Among the lines of the records below, copy those that hold the word "STAT".

"""

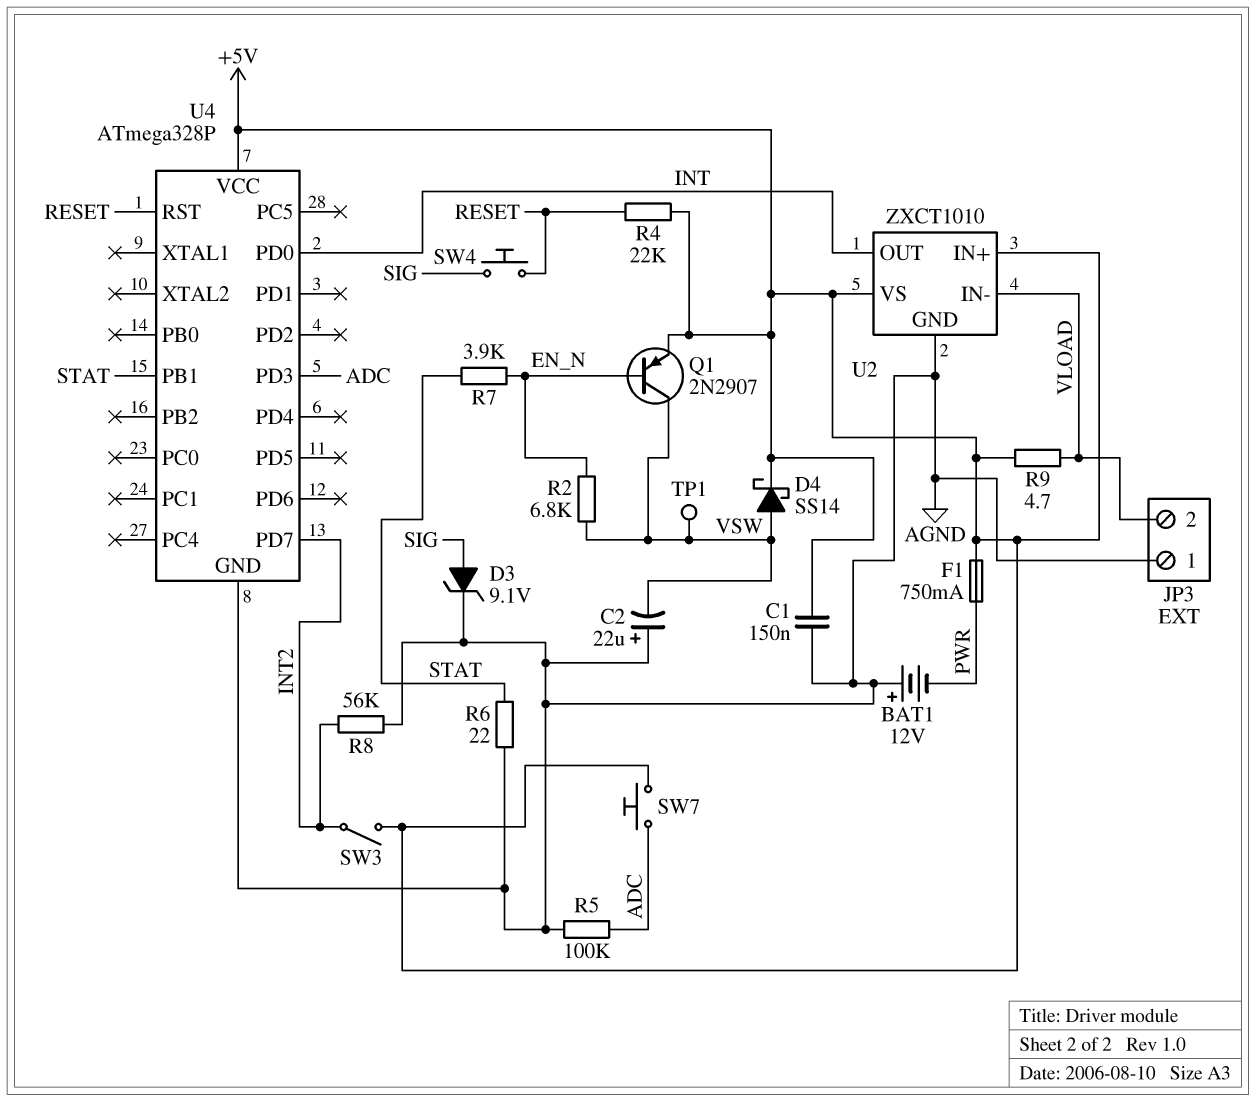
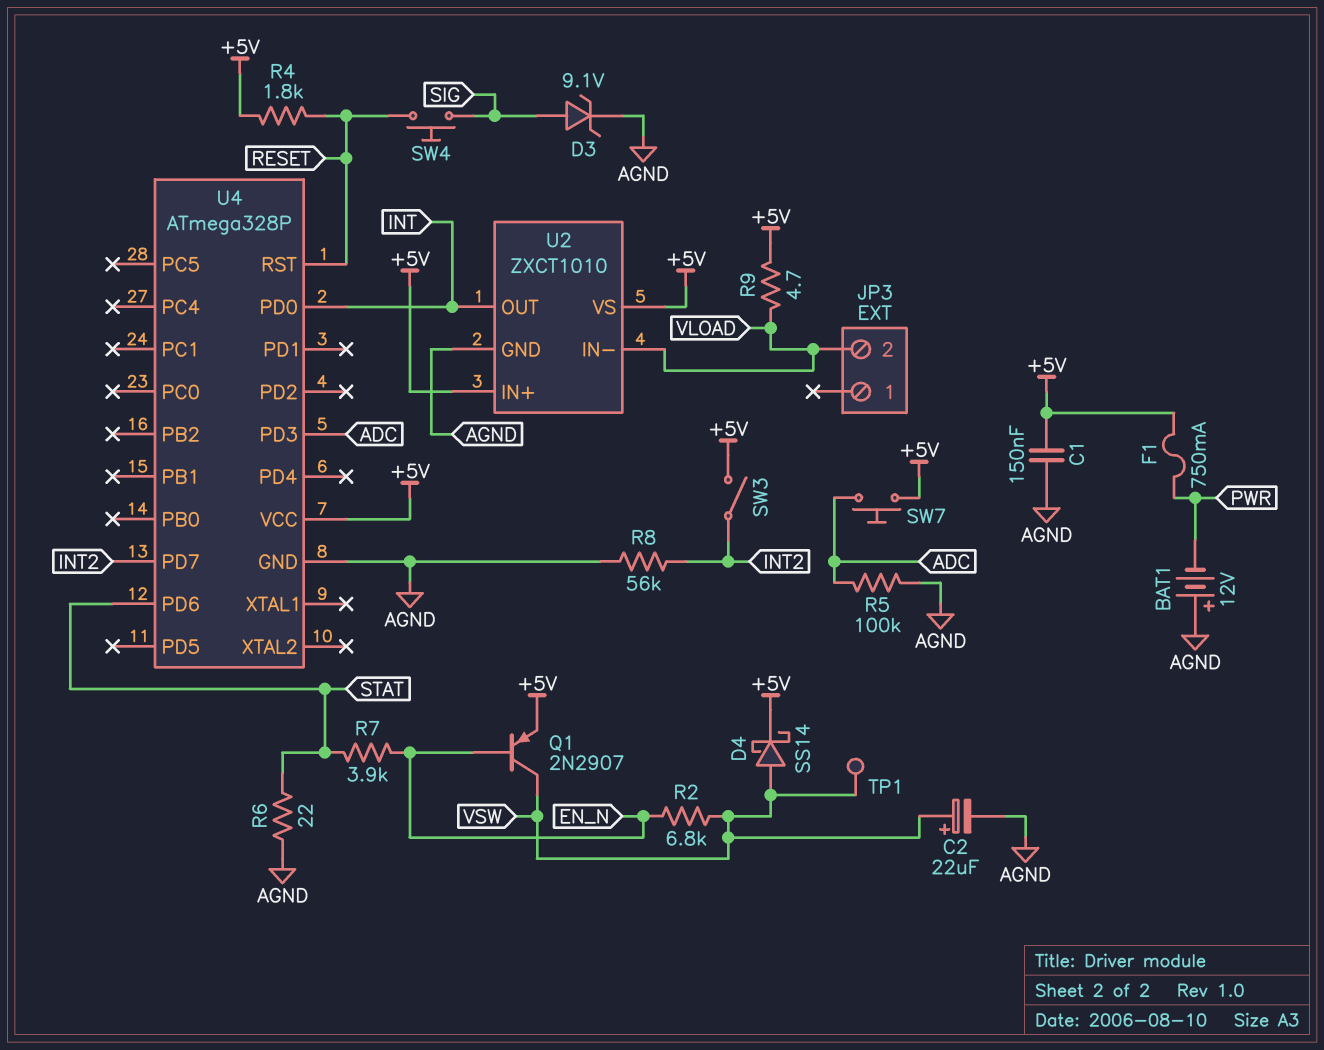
C2: 22uF (plus AGND, minus VSW) -> 22uF (plus VSW, minus AGND)
JP3 pin 1: AGND -> none
R4: 22k (+5V, RESET) -> 1.8k (+5V, RESET)
U4 pin PB1: STAT -> none
U4 pin PD6: none -> STAT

"""

Worked solution >>
U4 pin PB1: STAT -> none
U4 pin PD6: none -> STAT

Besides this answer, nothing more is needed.